**Directions for this task**
Every entry that follows must be written out exactly, apart from its pictures.

(Collected data)
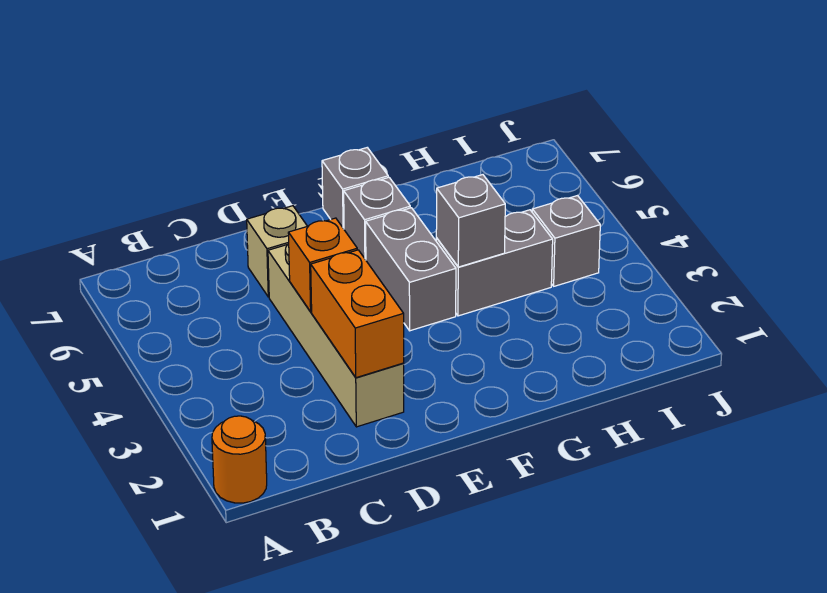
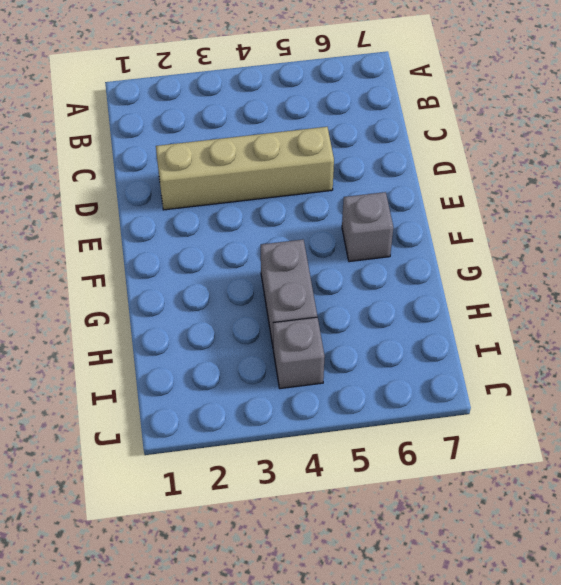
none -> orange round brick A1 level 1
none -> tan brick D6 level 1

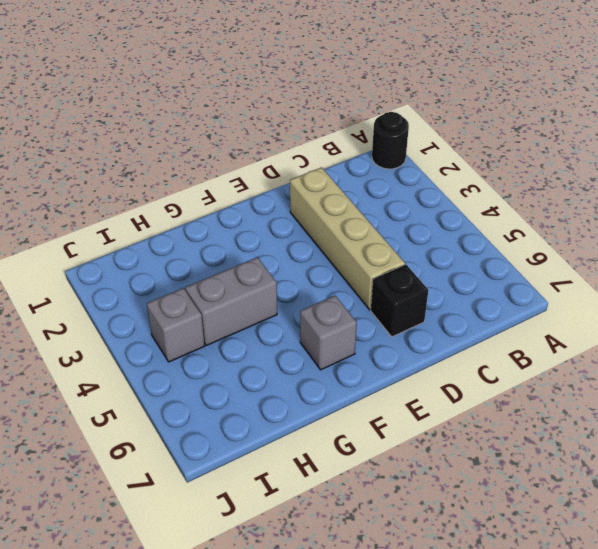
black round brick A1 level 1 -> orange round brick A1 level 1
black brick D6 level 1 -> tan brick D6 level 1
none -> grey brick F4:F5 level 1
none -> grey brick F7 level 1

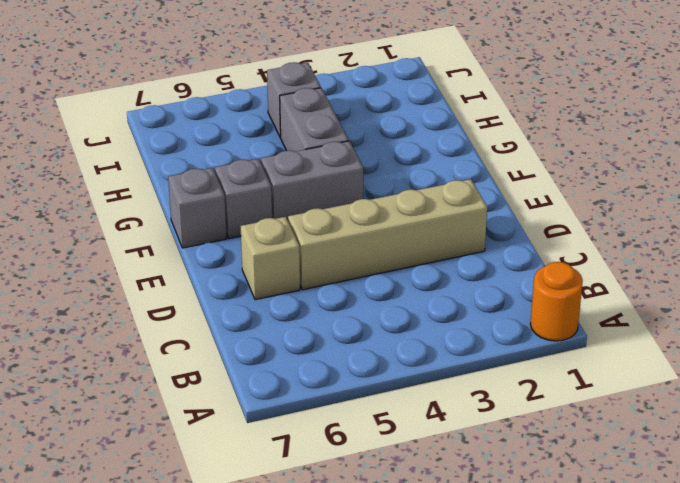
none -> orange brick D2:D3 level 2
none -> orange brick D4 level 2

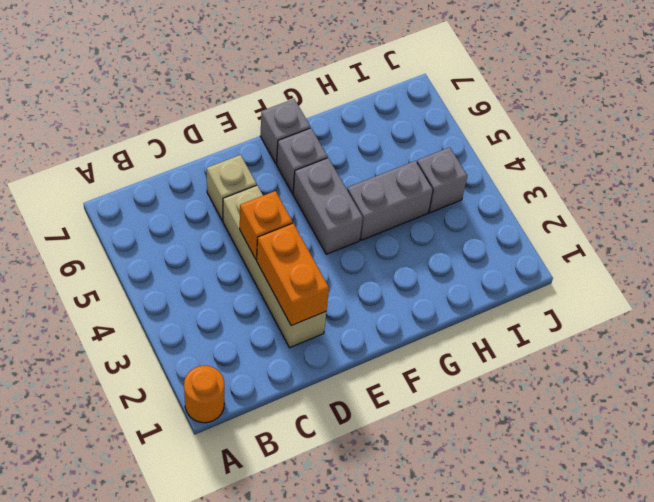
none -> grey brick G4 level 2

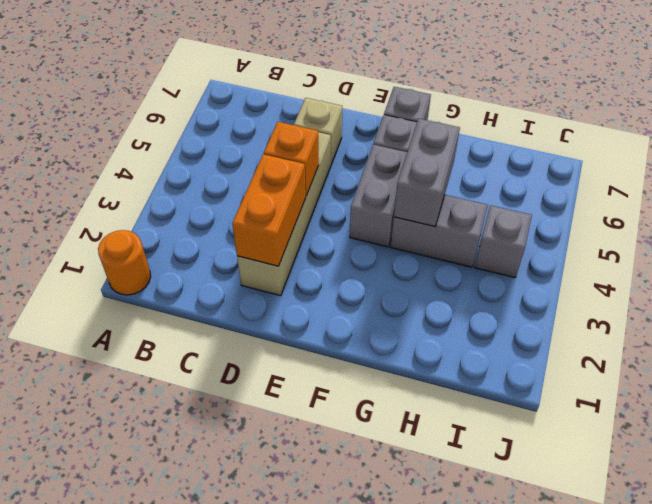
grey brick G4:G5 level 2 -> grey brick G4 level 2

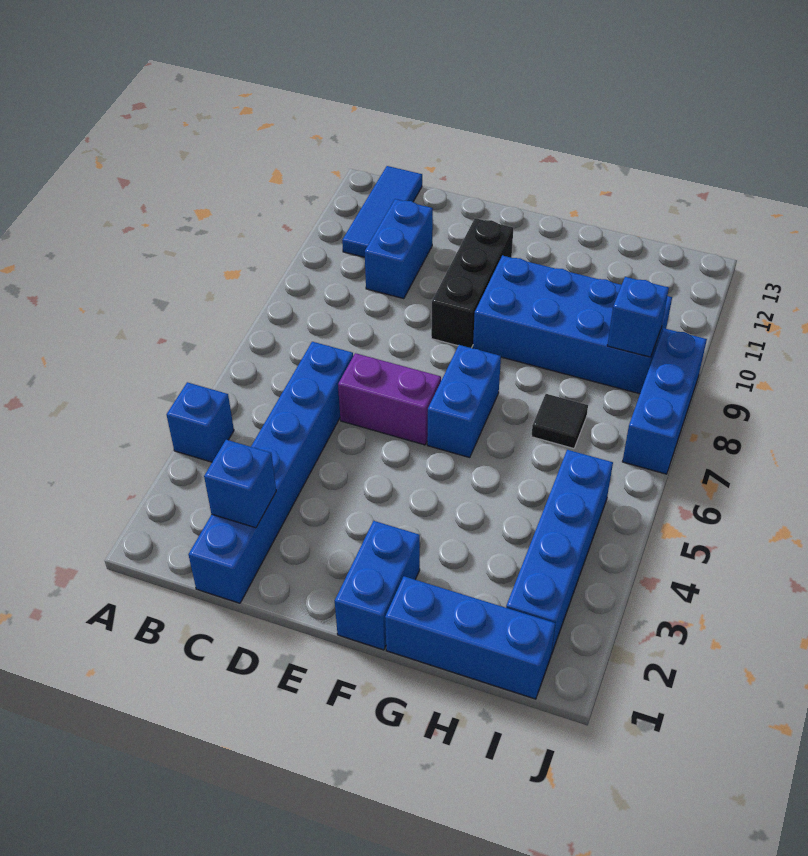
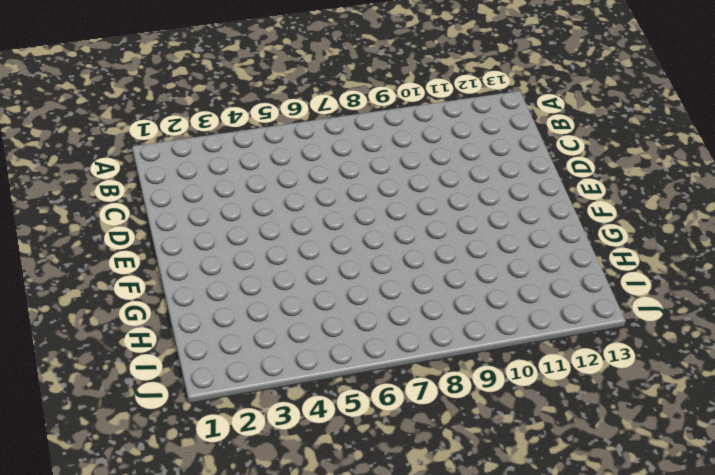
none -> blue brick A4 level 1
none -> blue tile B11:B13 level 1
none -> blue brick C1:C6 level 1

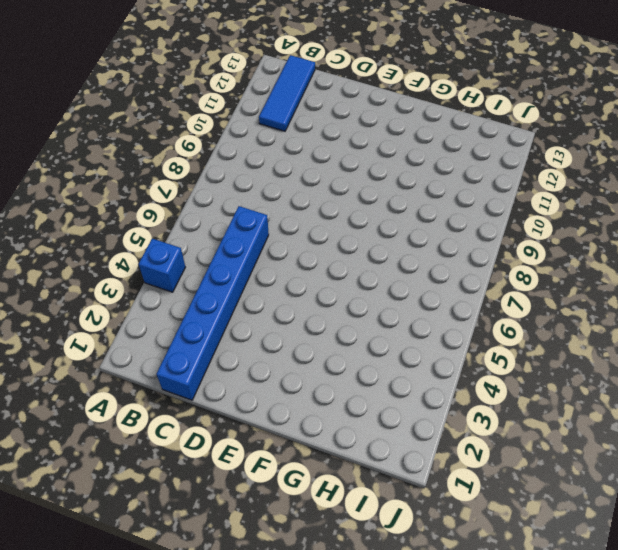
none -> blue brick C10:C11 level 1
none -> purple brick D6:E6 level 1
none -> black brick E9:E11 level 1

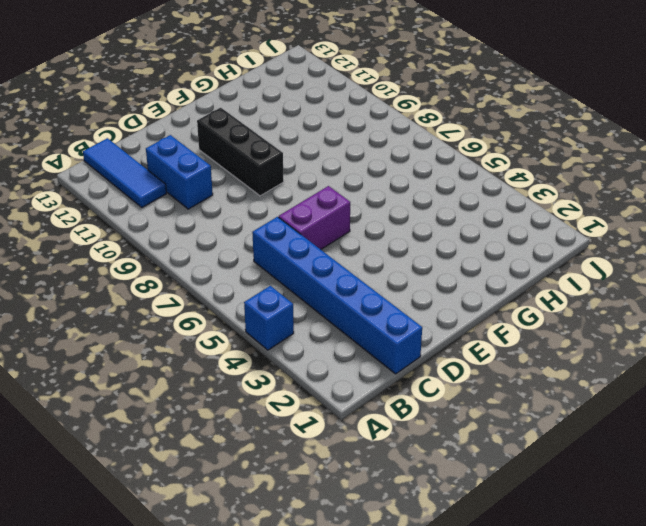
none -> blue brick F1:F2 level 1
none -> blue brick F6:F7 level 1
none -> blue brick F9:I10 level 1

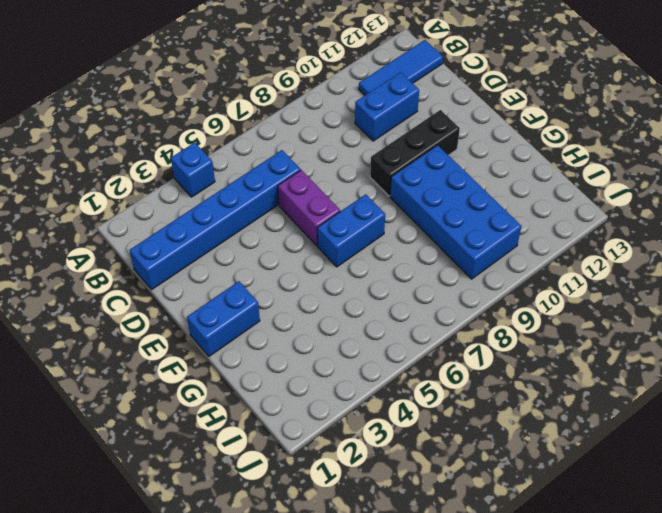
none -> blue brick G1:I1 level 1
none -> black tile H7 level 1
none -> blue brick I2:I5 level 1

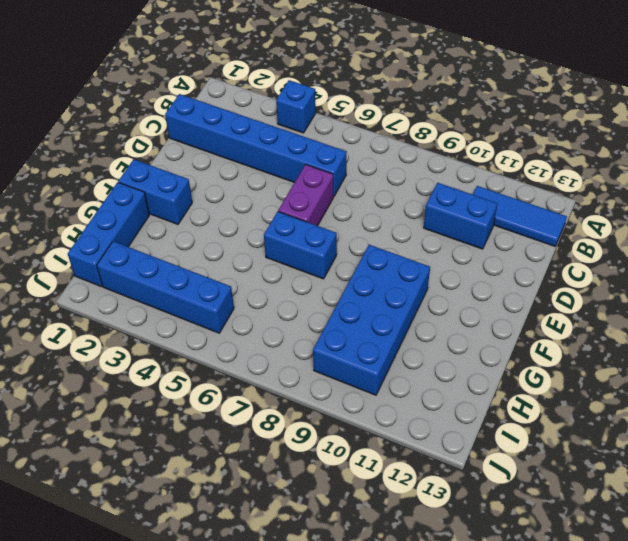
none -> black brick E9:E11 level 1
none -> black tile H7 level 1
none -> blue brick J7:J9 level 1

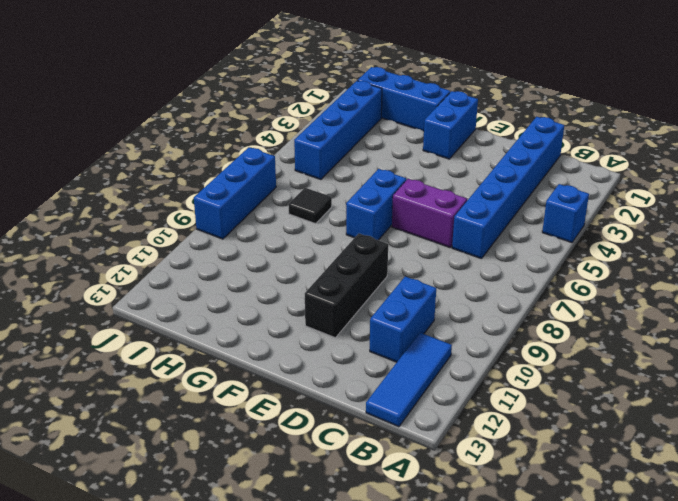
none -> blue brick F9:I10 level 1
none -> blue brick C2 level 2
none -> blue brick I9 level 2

**Solution to the exercise**
none -> orange round brick A1 level 1
none -> tan brick D6 level 1

black round brick A1 level 1 -> orange round brick A1 level 1
black brick D6 level 1 -> tan brick D6 level 1
none -> grey brick F4:F5 level 1
none -> grey brick F7 level 1

none -> orange brick D2:D3 level 2
none -> orange brick D4 level 2

none -> grey brick G4 level 2

grey brick G4:G5 level 2 -> grey brick G4 level 2

none -> blue brick A4 level 1
none -> blue tile B11:B13 level 1
none -> blue brick C1:C6 level 1

none -> blue brick C10:C11 level 1
none -> purple brick D6:E6 level 1
none -> black brick E9:E11 level 1

none -> blue brick F1:F2 level 1
none -> blue brick F6:F7 level 1
none -> blue brick F9:I10 level 1

none -> blue brick G1:I1 level 1
none -> black tile H7 level 1
none -> blue brick I2:I5 level 1

none -> black brick E9:E11 level 1
none -> black tile H7 level 1
none -> blue brick J7:J9 level 1

none -> blue brick F9:I10 level 1
none -> blue brick C2 level 2
none -> blue brick I9 level 2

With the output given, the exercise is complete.